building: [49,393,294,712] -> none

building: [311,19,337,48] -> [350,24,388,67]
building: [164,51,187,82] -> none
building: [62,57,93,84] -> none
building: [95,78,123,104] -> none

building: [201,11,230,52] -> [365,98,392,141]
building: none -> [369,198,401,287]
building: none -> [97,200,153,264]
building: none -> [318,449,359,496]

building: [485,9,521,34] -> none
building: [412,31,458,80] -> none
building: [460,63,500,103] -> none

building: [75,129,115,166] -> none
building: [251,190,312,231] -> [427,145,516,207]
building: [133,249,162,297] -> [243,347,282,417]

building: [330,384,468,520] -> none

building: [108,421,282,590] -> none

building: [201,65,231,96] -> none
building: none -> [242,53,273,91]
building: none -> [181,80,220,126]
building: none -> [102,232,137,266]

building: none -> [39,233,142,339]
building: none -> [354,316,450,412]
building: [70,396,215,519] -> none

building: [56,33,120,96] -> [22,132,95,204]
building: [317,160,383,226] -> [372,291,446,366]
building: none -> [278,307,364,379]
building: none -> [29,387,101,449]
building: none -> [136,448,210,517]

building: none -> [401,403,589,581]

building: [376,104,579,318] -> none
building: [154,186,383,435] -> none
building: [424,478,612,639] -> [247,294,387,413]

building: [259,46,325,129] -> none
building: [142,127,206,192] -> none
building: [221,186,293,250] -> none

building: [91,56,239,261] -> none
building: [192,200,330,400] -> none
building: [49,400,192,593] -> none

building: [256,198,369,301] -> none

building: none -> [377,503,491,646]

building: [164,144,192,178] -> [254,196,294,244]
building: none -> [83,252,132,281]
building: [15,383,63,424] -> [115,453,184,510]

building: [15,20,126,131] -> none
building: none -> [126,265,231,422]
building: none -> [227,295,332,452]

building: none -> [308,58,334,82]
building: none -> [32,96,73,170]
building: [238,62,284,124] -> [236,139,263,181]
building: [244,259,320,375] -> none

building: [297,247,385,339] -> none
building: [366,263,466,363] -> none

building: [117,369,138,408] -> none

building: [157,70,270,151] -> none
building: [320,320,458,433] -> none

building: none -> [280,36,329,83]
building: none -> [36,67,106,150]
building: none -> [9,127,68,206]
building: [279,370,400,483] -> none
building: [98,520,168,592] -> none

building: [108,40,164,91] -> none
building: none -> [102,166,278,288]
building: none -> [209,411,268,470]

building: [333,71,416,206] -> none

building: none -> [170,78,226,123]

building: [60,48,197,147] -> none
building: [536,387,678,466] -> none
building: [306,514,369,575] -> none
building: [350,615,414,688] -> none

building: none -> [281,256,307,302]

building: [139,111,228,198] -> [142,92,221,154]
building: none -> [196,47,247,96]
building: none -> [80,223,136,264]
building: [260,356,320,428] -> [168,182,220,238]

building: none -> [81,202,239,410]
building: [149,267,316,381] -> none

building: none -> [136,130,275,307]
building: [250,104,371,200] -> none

_Exercise aim_.
Transcribe the listing so that each line matches exactly.

_Result_.
building: [49,393,294,712] -> none

building: [311,19,337,48] -> [350,24,388,67]
building: [164,51,187,82] -> none
building: [62,57,93,84] -> none
building: [95,78,123,104] -> none

building: [201,11,230,52] -> [365,98,392,141]
building: none -> [369,198,401,287]
building: none -> [97,200,153,264]
building: none -> [318,449,359,496]

building: [485,9,521,34] -> none
building: [412,31,458,80] -> none
building: [460,63,500,103] -> none

building: [75,129,115,166] -> none
building: [251,190,312,231] -> [427,145,516,207]
building: [133,249,162,297] -> [243,347,282,417]

building: [330,384,468,520] -> none

building: [108,421,282,590] -> none

building: [201,65,231,96] -> none
building: none -> [242,53,273,91]
building: none -> [181,80,220,126]
building: none -> [102,232,137,266]

building: none -> [39,233,142,339]
building: none -> [354,316,450,412]
building: [70,396,215,519] -> none

building: [56,33,120,96] -> [22,132,95,204]
building: [317,160,383,226] -> [372,291,446,366]
building: none -> [278,307,364,379]
building: none -> [29,387,101,449]
building: none -> [136,448,210,517]

building: none -> [401,403,589,581]

building: [376,104,579,318] -> none
building: [154,186,383,435] -> none
building: [424,478,612,639] -> [247,294,387,413]

building: [259,46,325,129] -> none
building: [142,127,206,192] -> none
building: [221,186,293,250] -> none

building: [91,56,239,261] -> none
building: [192,200,330,400] -> none
building: [49,400,192,593] -> none

building: [256,198,369,301] -> none

building: none -> [377,503,491,646]

building: [164,144,192,178] -> [254,196,294,244]
building: none -> [83,252,132,281]
building: [15,383,63,424] -> [115,453,184,510]

building: [15,20,126,131] -> none
building: none -> [126,265,231,422]
building: none -> [227,295,332,452]

building: none -> [308,58,334,82]
building: none -> [32,96,73,170]
building: [238,62,284,124] -> [236,139,263,181]
building: [244,259,320,375] -> none

building: [297,247,385,339] -> none
building: [366,263,466,363] -> none

building: [117,369,138,408] -> none

building: [157,70,270,151] -> none
building: [320,320,458,433] -> none

building: none -> [280,36,329,83]
building: none -> [36,67,106,150]
building: none -> [9,127,68,206]
building: [279,370,400,483] -> none
building: [98,520,168,592] -> none

building: [108,40,164,91] -> none
building: none -> [102,166,278,288]
building: none -> [209,411,268,470]

building: [333,71,416,206] -> none

building: none -> [170,78,226,123]

building: [60,48,197,147] -> none
building: [536,387,678,466] -> none
building: [306,514,369,575] -> none
building: [350,615,414,688] -> none

building: none -> [281,256,307,302]

building: [139,111,228,198] -> [142,92,221,154]
building: none -> [196,47,247,96]
building: none -> [80,223,136,264]
building: [260,356,320,428] -> [168,182,220,238]

building: none -> [81,202,239,410]
building: [149,267,316,381] -> none

building: none -> [136,130,275,307]
building: [250,104,371,200] -> none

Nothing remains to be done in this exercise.